### What is being asked
Where an entry contains an image, leave the image out; restate everything else exactly.

*** Provided records ***

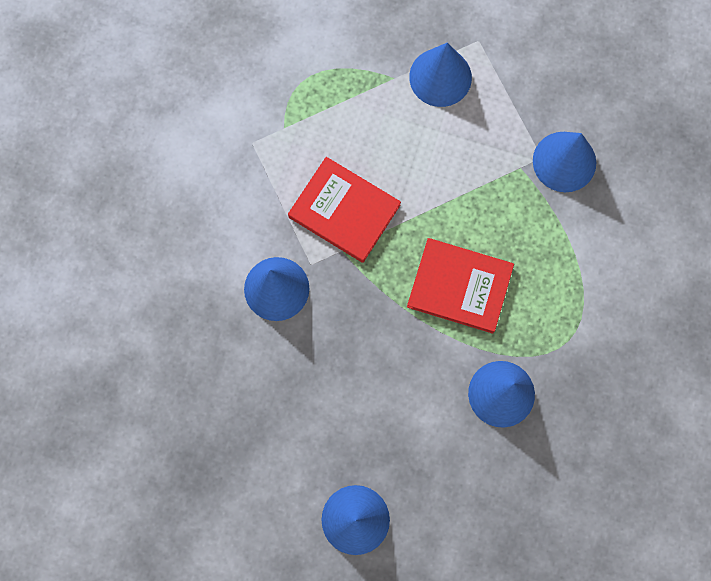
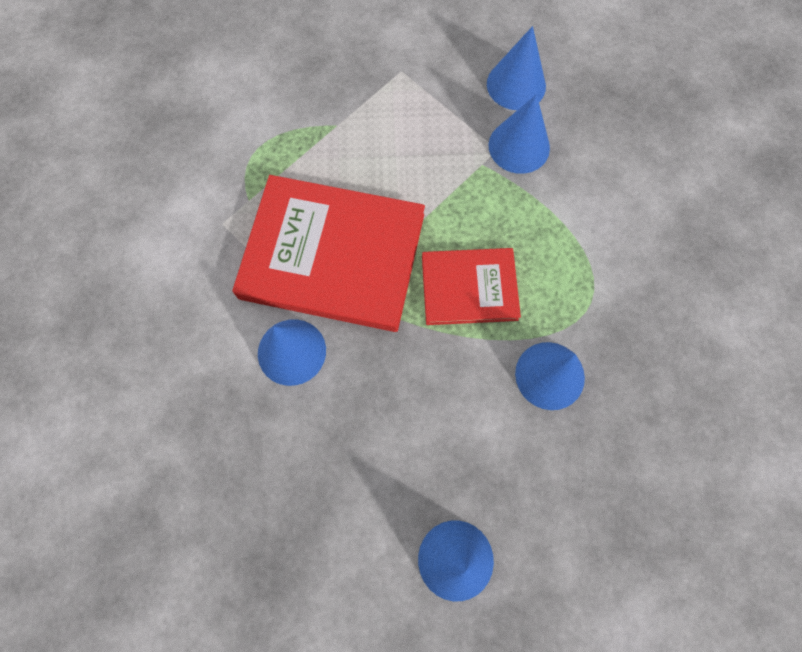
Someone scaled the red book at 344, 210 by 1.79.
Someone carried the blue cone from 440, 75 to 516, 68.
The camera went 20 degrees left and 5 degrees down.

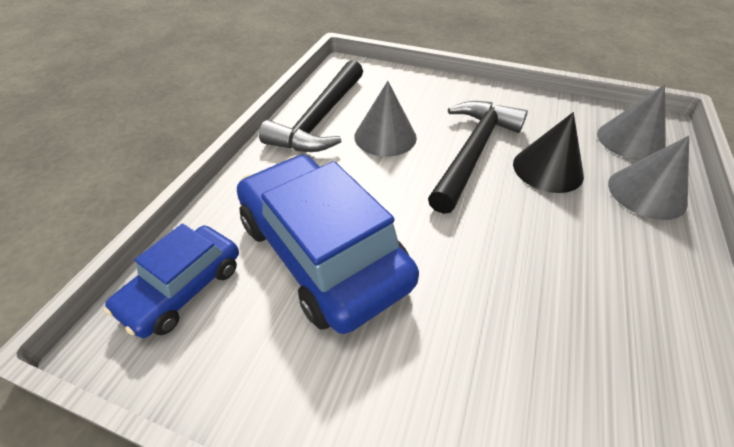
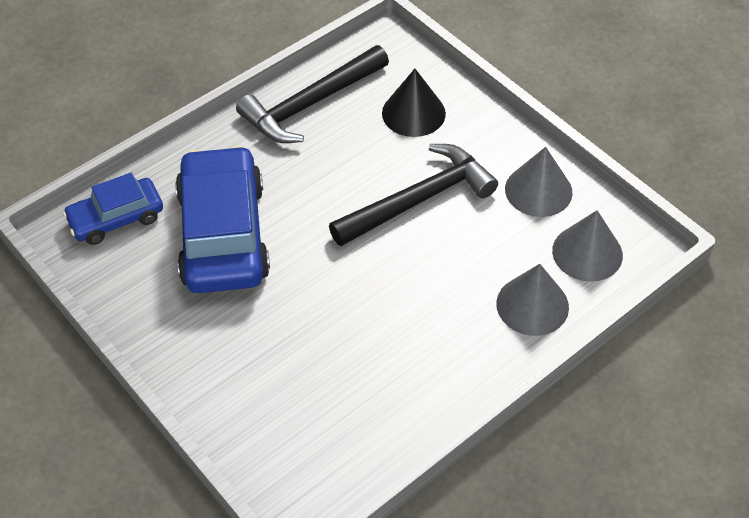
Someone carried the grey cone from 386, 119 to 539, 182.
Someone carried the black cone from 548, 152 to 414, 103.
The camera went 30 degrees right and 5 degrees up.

***

### Output for this exercise
Someone scaled the red book at 344, 210 by 1.79.
Someone carried the blue cone from 440, 75 to 516, 68.
The camera went 20 degrees left and 5 degrees down.

Someone carried the grey cone from 386, 119 to 539, 182.
Someone carried the black cone from 548, 152 to 414, 103.
The camera went 30 degrees right and 5 degrees up.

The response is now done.